• **Task details**
In this exercise, print only the lines of the records below from the one with "yellow hexagon: rotated" through the one with "red diamond: moved 1 px left", inclusive. Pictures are not part of the copy.

# # # # # # #

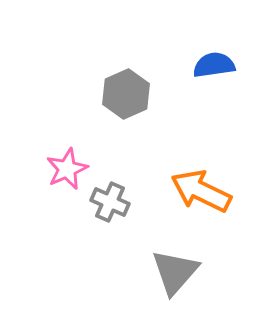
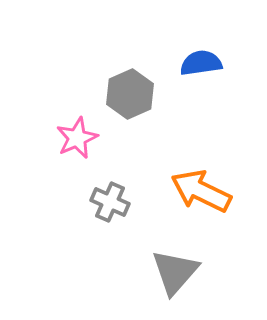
blue semicircle: moved 13 px left, 2 px up
gray hexagon: moved 4 px right
pink star: moved 10 px right, 31 px up
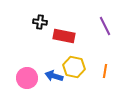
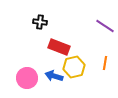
purple line: rotated 30 degrees counterclockwise
red rectangle: moved 5 px left, 11 px down; rotated 10 degrees clockwise
yellow hexagon: rotated 25 degrees counterclockwise
orange line: moved 8 px up
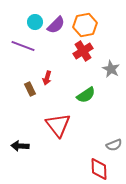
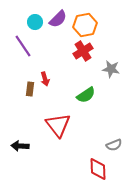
purple semicircle: moved 2 px right, 6 px up
purple line: rotated 35 degrees clockwise
gray star: rotated 18 degrees counterclockwise
red arrow: moved 2 px left, 1 px down; rotated 32 degrees counterclockwise
brown rectangle: rotated 32 degrees clockwise
red diamond: moved 1 px left
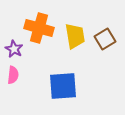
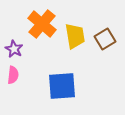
orange cross: moved 3 px right, 4 px up; rotated 24 degrees clockwise
blue square: moved 1 px left
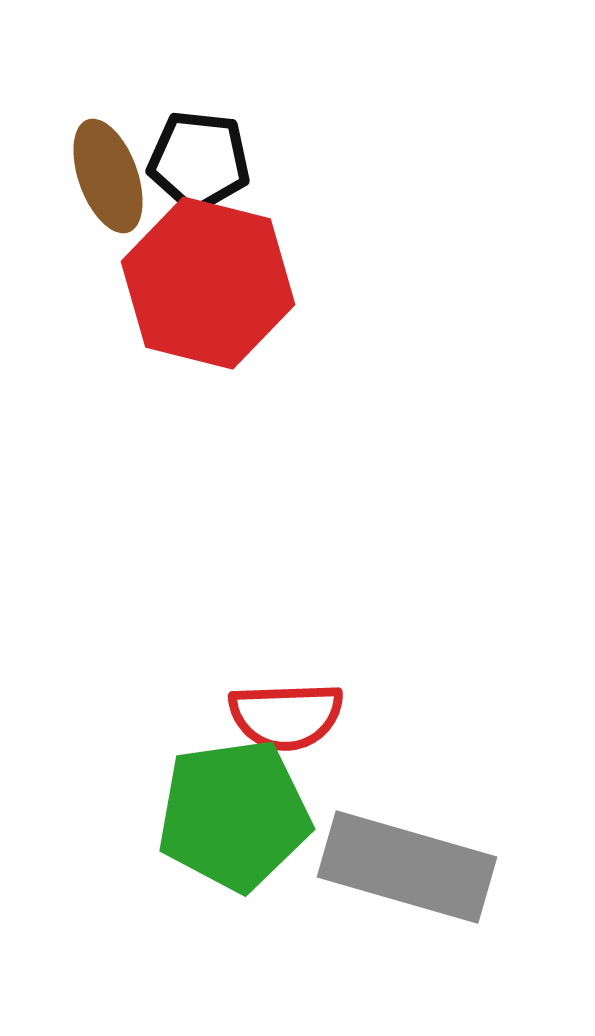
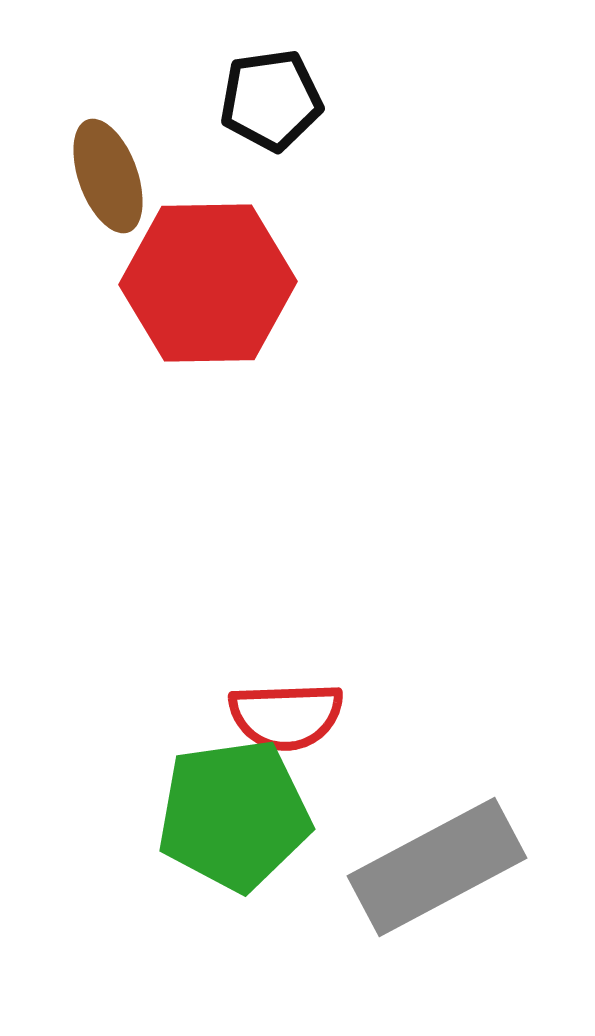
black pentagon: moved 72 px right, 61 px up; rotated 14 degrees counterclockwise
red hexagon: rotated 15 degrees counterclockwise
gray rectangle: moved 30 px right; rotated 44 degrees counterclockwise
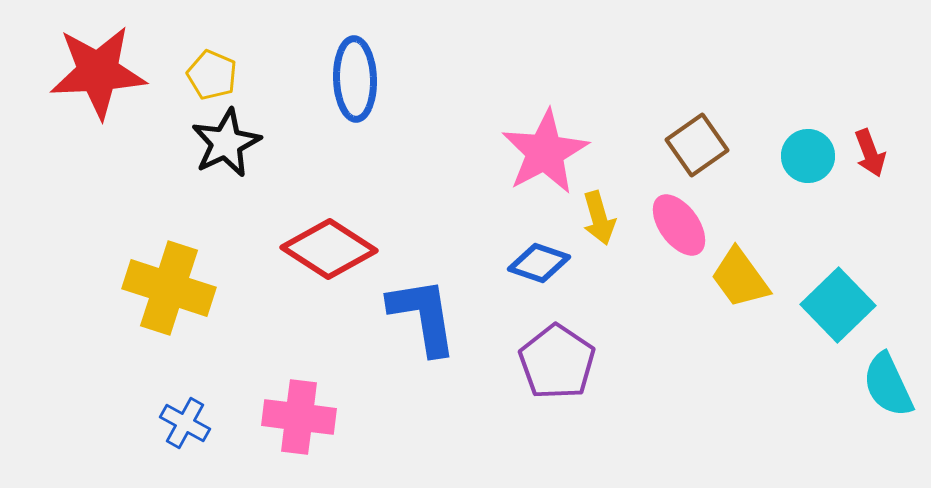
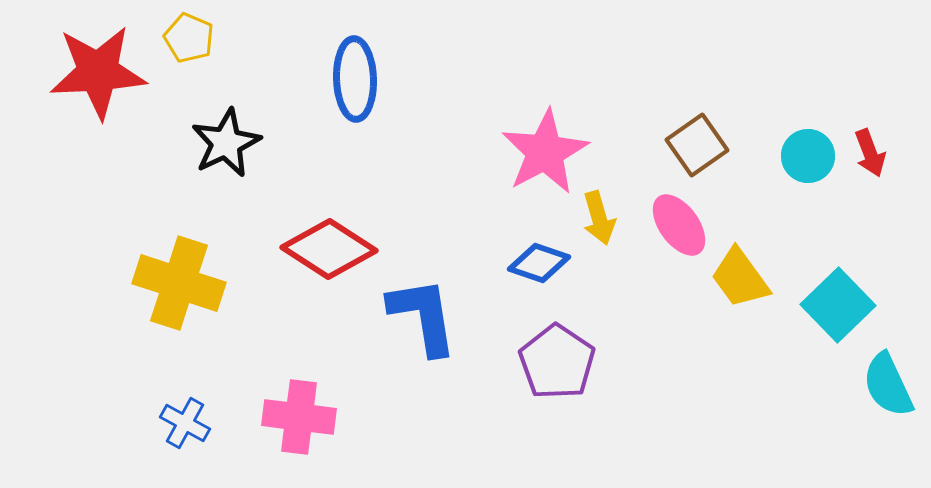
yellow pentagon: moved 23 px left, 37 px up
yellow cross: moved 10 px right, 5 px up
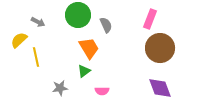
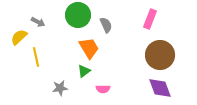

# # # # # # #

• **Result**
yellow hexagon: rotated 25 degrees counterclockwise
orange line: moved 8 px up
purple semicircle: moved 2 px right, 6 px up
purple line: rotated 35 degrees clockwise
gray star: rotated 18 degrees counterclockwise
red arrow: moved 2 px left, 1 px down; rotated 32 degrees counterclockwise
brown rectangle: rotated 32 degrees clockwise
red diamond: moved 1 px left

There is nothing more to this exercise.